* Given information

------------------------------

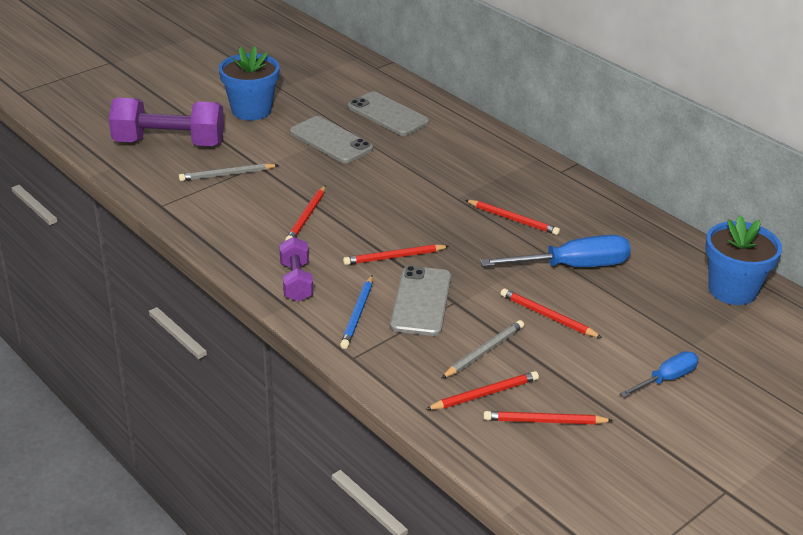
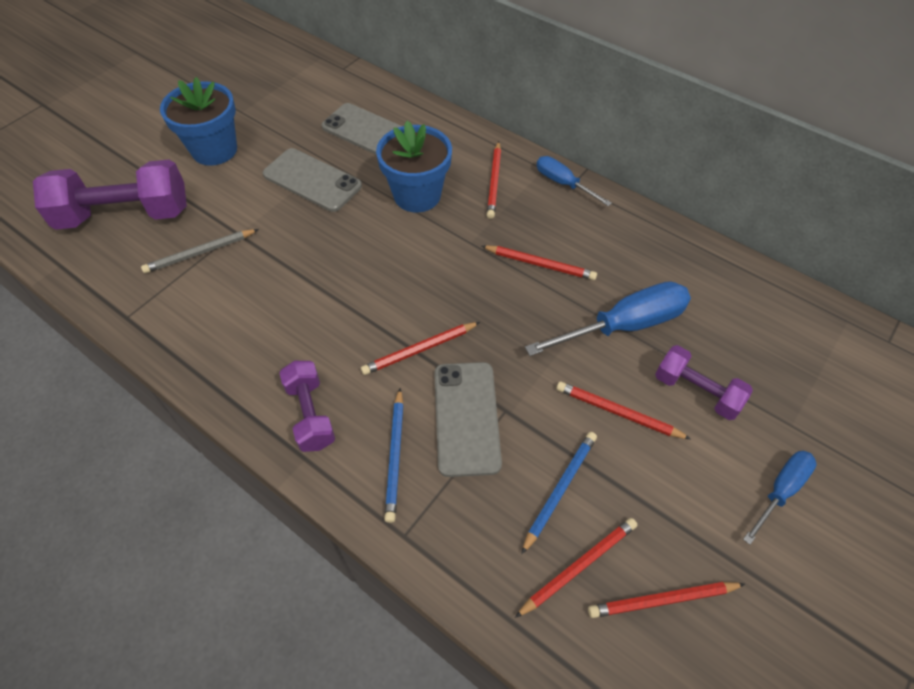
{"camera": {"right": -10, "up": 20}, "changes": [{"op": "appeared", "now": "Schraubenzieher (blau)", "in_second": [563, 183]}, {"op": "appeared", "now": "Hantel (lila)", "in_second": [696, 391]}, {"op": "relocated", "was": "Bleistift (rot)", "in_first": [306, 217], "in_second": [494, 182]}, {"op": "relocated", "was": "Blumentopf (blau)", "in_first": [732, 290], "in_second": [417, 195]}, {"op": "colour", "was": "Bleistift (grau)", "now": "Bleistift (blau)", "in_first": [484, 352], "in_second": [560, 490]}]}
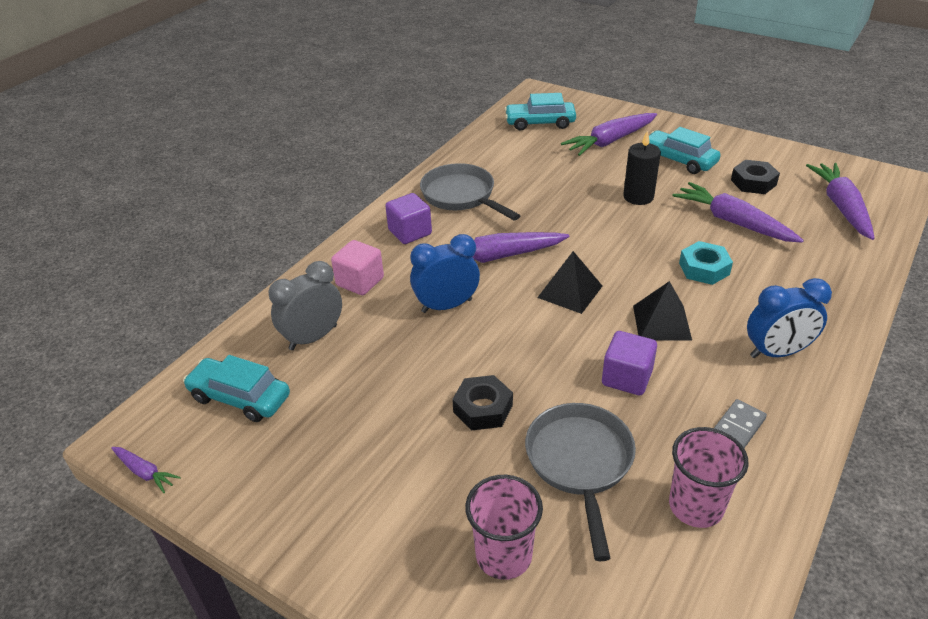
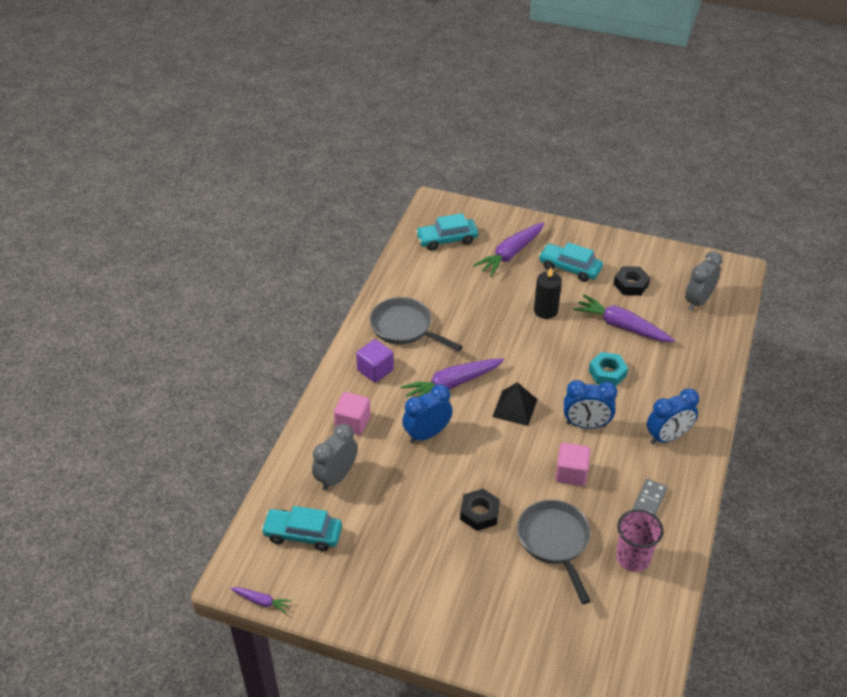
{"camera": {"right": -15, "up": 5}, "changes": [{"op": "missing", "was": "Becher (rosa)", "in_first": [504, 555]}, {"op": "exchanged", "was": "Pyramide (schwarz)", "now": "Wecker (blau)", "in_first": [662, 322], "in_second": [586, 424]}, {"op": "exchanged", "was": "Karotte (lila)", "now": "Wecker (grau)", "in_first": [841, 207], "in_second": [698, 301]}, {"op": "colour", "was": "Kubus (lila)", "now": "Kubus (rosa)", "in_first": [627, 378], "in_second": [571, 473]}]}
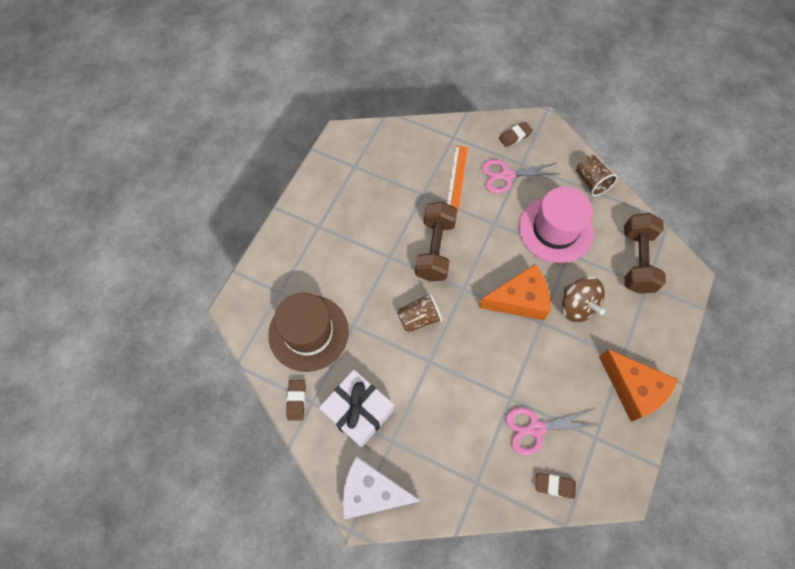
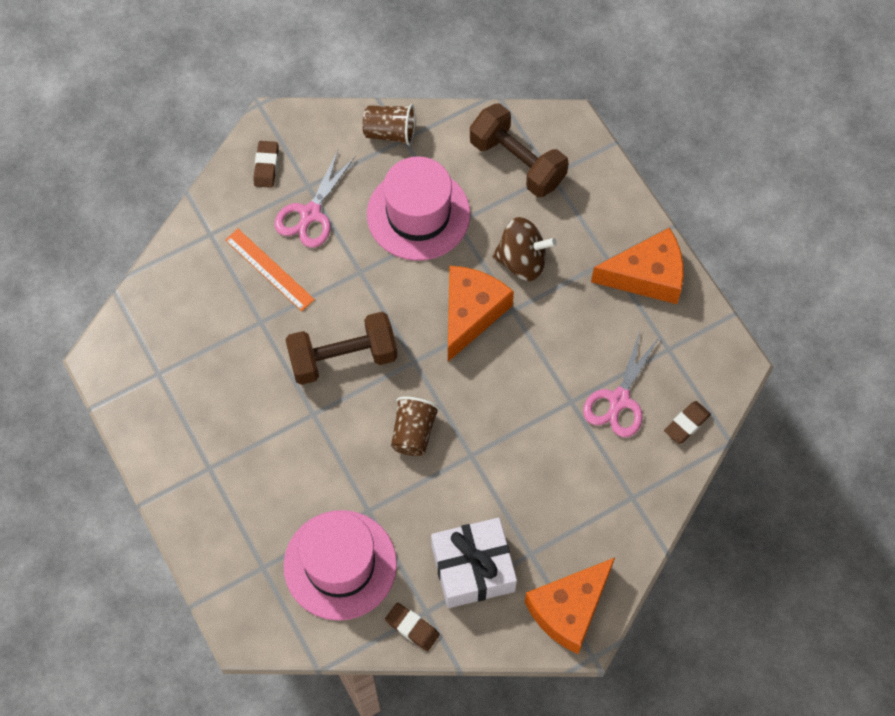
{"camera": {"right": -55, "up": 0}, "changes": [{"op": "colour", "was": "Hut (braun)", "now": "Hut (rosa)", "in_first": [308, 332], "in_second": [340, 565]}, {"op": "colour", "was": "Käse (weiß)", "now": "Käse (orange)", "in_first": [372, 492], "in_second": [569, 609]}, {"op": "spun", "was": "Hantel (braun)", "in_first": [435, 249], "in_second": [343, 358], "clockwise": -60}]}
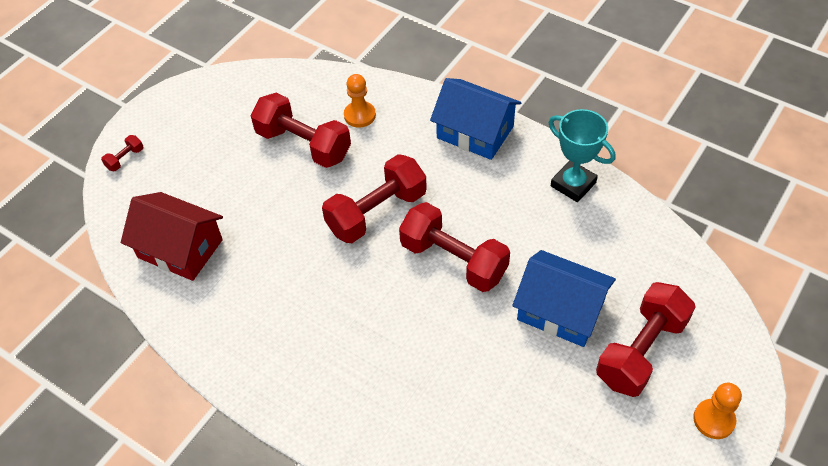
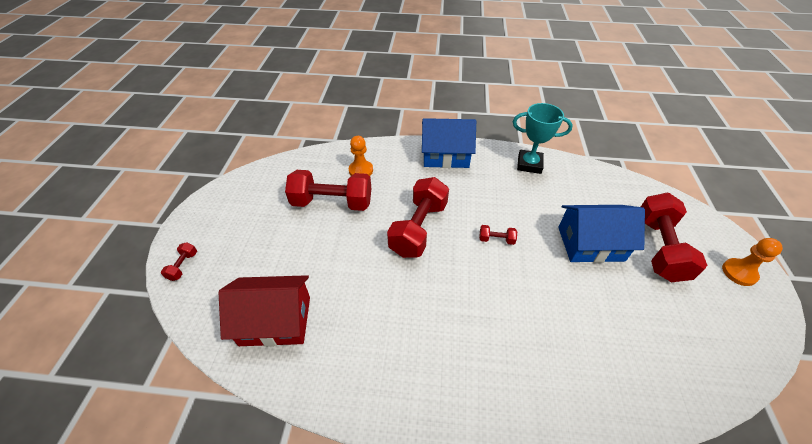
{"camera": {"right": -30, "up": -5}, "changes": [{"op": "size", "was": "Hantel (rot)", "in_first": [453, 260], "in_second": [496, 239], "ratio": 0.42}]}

------------------------------

* Aim of the task
When you copy the data above, reproduce each line exactly and skip every image.

* Expected answer
{"camera": {"right": -10, "up": 20}, "changes": [{"op": "appeared", "now": "Schraubenzieher (blau)", "in_second": [563, 183]}, {"op": "appeared", "now": "Hantel (lila)", "in_second": [696, 391]}, {"op": "relocated", "was": "Bleistift (rot)", "in_first": [306, 217], "in_second": [494, 182]}, {"op": "relocated", "was": "Blumentopf (blau)", "in_first": [732, 290], "in_second": [417, 195]}, {"op": "colour", "was": "Bleistift (grau)", "now": "Bleistift (blau)", "in_first": [484, 352], "in_second": [560, 490]}]}
{"camera": {"right": -15, "up": 5}, "changes": [{"op": "missing", "was": "Becher (rosa)", "in_first": [504, 555]}, {"op": "exchanged", "was": "Pyramide (schwarz)", "now": "Wecker (blau)", "in_first": [662, 322], "in_second": [586, 424]}, {"op": "exchanged", "was": "Karotte (lila)", "now": "Wecker (grau)", "in_first": [841, 207], "in_second": [698, 301]}, {"op": "colour", "was": "Kubus (lila)", "now": "Kubus (rosa)", "in_first": [627, 378], "in_second": [571, 473]}]}
{"camera": {"right": -55, "up": 0}, "changes": [{"op": "colour", "was": "Hut (braun)", "now": "Hut (rosa)", "in_first": [308, 332], "in_second": [340, 565]}, {"op": "colour", "was": "Käse (weiß)", "now": "Käse (orange)", "in_first": [372, 492], "in_second": [569, 609]}, {"op": "spun", "was": "Hantel (braun)", "in_first": [435, 249], "in_second": [343, 358], "clockwise": -60}]}
{"camera": {"right": -30, "up": -5}, "changes": [{"op": "size", "was": "Hantel (rot)", "in_first": [453, 260], "in_second": [496, 239], "ratio": 0.42}]}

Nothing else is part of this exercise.